**WHAT THE TASK ASKS:** Without the images, reproduce every entry exactly.
....
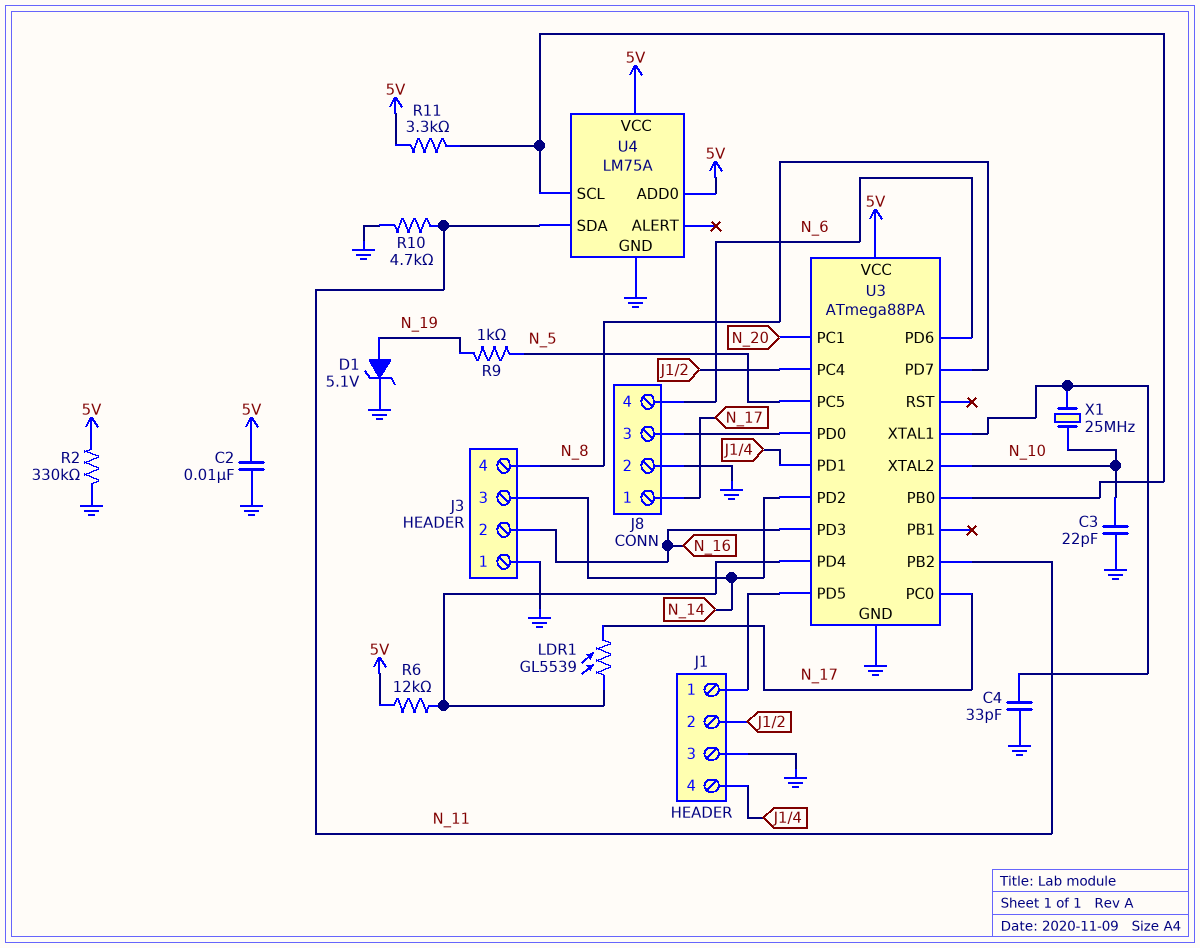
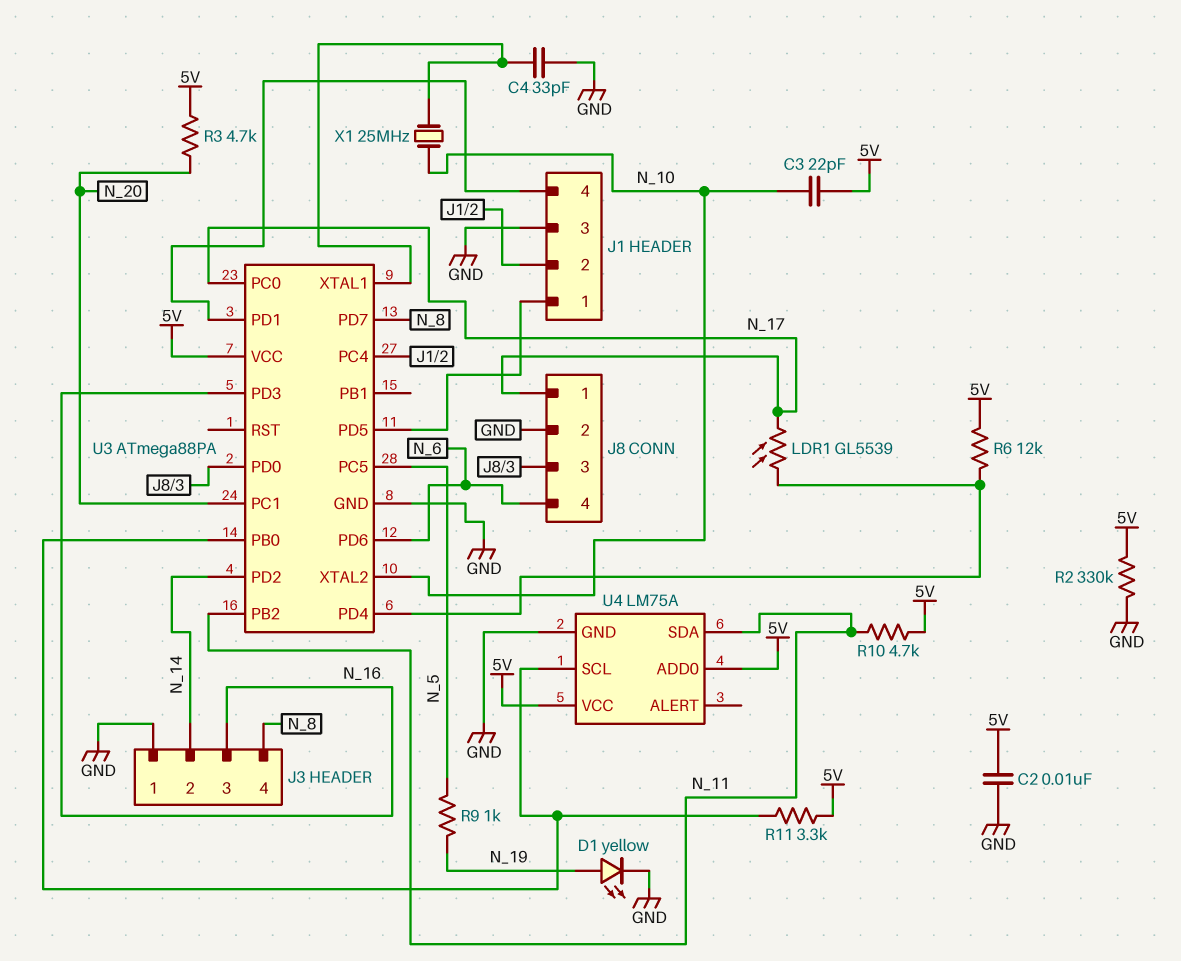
C3: 22pF (GND, N_10) -> 22pF (5V, N_10)
D1: zener 5.1V (A N_19, K GND) -> LED yellow (A N_19, K GND)
J3 pin 2: N_16 -> N_14
J3 pin 3: N_14 -> N_16
R3: none -> 4.7k (5V, N_20)
R10: 4.7k (GND, N_11) -> 4.7k (5V, N_11)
....
**SOLUTION TO THIS PROBLEM:**
C3: 22pF (GND, N_10) -> 22pF (5V, N_10)
D1: zener 5.1V (A N_19, K GND) -> LED yellow (A N_19, K GND)
J3 pin 2: N_16 -> N_14
J3 pin 3: N_14 -> N_16
R3: none -> 4.7k (5V, N_20)
R10: 4.7k (GND, N_11) -> 4.7k (5V, N_11)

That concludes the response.